---------- Data to process ----------
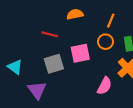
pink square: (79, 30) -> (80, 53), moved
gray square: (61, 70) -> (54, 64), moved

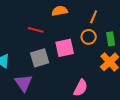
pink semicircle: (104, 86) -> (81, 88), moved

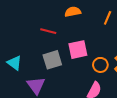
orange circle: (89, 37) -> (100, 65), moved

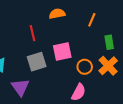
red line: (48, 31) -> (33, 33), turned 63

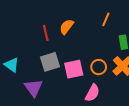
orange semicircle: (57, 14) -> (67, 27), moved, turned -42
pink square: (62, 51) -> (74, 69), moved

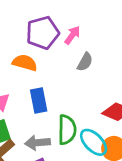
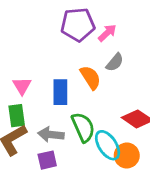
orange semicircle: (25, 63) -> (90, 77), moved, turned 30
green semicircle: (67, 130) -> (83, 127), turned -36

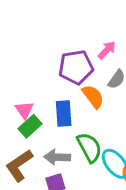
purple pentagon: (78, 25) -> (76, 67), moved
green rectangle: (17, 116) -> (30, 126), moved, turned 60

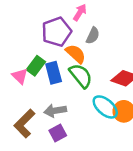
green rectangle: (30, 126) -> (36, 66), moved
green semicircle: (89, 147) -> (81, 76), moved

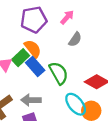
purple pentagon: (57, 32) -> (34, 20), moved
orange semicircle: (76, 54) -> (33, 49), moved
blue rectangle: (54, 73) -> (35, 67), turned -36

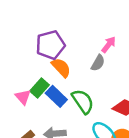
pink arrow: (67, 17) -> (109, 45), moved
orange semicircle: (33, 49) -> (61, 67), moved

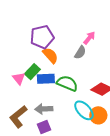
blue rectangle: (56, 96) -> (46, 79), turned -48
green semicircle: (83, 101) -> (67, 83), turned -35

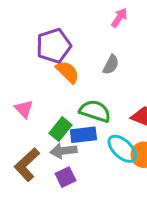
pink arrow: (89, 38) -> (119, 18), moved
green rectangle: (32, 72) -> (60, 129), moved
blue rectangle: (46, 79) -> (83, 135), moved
----------
-- Problem statement --
In the records above, find the line that contains "red line: (48, 31) -> (33, 33), turned 63", then write it out along with every line after it, exactly, through the last one. Leave the pictures out.

-- Reply to the task --
red line: (48, 31) -> (33, 33), turned 63

orange semicircle: (57, 14) -> (67, 27), moved, turned -42
pink square: (62, 51) -> (74, 69), moved

orange semicircle: (25, 63) -> (90, 77), moved, turned 30
green semicircle: (67, 130) -> (83, 127), turned -36

purple pentagon: (78, 25) -> (76, 67), moved
green rectangle: (17, 116) -> (30, 126), moved, turned 60

green rectangle: (30, 126) -> (36, 66), moved
green semicircle: (89, 147) -> (81, 76), moved

purple pentagon: (57, 32) -> (34, 20), moved
orange semicircle: (76, 54) -> (33, 49), moved
blue rectangle: (54, 73) -> (35, 67), turned -36

pink arrow: (67, 17) -> (109, 45), moved
orange semicircle: (33, 49) -> (61, 67), moved

blue rectangle: (56, 96) -> (46, 79), turned -48
green semicircle: (83, 101) -> (67, 83), turned -35

pink arrow: (89, 38) -> (119, 18), moved
green rectangle: (32, 72) -> (60, 129), moved
blue rectangle: (46, 79) -> (83, 135), moved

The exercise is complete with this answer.